*Required action*: With the records as your source, report how many lines contain "purple". Add no other words.

*Source information*:

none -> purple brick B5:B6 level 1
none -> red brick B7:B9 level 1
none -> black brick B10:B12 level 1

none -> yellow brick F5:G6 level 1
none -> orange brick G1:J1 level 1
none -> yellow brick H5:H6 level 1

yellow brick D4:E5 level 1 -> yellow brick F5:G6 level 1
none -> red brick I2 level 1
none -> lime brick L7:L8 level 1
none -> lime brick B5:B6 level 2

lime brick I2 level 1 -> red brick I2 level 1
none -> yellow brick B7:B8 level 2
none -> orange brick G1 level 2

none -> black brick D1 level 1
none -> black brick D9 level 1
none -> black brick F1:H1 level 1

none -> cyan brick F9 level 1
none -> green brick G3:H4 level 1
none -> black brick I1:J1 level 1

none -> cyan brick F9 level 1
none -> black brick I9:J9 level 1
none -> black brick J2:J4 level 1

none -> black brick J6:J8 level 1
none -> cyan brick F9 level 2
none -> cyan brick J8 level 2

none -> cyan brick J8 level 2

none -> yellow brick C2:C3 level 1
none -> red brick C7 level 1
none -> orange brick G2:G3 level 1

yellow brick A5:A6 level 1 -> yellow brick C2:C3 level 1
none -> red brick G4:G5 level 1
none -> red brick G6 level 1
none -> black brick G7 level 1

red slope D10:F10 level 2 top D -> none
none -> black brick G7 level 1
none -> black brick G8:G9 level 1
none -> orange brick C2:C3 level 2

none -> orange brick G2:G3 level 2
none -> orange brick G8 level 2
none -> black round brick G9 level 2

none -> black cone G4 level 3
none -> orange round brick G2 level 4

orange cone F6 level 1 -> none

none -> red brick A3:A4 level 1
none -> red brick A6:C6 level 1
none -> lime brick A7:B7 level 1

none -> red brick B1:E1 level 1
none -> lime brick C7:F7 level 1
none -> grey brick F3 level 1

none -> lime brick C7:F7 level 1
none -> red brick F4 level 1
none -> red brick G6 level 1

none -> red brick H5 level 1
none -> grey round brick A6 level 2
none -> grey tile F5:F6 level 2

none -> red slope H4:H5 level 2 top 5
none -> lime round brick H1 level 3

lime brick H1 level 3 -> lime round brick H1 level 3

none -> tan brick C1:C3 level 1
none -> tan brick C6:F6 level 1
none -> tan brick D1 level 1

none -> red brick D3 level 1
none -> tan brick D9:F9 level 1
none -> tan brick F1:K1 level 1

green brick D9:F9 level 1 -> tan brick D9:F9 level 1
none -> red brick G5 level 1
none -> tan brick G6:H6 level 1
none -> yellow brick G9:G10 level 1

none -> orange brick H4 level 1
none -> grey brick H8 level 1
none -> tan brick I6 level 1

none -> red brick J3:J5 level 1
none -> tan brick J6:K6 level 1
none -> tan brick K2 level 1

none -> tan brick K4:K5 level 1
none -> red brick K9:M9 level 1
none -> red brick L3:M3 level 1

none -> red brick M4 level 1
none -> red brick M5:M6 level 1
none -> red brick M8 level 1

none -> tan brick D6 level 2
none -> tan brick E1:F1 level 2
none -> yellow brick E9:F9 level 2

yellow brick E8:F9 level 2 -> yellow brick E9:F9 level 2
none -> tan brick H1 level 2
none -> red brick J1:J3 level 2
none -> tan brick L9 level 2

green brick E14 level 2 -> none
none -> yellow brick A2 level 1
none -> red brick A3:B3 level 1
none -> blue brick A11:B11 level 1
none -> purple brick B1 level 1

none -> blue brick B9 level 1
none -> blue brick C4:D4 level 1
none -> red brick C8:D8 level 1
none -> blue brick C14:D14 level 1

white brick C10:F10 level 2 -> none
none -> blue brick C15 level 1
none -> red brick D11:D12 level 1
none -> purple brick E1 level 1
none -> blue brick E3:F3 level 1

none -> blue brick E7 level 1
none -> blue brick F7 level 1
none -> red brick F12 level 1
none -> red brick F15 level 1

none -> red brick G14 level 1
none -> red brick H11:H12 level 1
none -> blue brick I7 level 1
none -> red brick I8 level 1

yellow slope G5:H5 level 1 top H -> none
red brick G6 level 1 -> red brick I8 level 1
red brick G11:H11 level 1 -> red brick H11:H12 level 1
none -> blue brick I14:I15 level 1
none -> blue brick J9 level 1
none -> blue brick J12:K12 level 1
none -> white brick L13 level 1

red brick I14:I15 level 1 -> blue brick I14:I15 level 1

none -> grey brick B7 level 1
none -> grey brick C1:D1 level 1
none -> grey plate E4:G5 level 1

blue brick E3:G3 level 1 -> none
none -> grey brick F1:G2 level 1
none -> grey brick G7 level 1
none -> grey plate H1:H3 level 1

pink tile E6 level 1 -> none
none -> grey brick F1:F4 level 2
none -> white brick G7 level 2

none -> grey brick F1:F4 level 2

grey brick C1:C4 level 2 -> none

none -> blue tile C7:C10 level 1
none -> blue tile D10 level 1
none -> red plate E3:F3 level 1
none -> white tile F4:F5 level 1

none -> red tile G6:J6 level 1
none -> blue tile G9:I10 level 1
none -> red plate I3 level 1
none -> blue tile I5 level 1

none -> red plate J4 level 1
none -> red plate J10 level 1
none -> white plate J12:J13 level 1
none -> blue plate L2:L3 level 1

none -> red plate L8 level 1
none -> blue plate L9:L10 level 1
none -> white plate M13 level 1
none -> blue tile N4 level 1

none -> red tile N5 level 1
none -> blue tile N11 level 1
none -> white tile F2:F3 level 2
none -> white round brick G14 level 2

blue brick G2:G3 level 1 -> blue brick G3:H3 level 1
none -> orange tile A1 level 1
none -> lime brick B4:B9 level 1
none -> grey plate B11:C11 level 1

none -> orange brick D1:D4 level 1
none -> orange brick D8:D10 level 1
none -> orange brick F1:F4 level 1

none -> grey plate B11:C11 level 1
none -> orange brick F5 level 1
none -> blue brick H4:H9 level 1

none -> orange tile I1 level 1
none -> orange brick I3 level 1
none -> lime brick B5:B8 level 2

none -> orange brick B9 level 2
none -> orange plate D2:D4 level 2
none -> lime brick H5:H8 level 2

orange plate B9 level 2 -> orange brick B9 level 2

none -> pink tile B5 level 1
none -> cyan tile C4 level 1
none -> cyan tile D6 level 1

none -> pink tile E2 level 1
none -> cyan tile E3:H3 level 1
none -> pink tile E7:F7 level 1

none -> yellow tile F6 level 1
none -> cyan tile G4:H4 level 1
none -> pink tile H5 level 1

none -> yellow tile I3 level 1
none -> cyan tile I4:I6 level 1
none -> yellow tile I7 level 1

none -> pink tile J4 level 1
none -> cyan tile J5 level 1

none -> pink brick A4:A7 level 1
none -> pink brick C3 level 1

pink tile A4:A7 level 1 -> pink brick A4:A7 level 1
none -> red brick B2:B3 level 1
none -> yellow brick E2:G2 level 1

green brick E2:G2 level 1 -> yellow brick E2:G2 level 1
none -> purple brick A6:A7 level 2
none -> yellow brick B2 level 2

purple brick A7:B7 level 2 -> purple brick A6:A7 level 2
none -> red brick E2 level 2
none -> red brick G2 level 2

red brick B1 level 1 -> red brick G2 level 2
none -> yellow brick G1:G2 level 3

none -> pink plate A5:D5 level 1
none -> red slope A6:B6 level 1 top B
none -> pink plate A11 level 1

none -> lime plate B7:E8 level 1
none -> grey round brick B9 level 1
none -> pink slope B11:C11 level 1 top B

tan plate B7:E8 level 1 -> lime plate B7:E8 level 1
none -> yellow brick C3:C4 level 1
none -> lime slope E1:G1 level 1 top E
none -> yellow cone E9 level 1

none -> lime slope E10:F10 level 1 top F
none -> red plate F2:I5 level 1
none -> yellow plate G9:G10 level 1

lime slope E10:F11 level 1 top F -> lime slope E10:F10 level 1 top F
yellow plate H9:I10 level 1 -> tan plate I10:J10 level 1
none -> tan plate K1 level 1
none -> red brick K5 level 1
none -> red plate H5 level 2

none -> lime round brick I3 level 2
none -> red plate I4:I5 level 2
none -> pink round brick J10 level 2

*The answer*: 5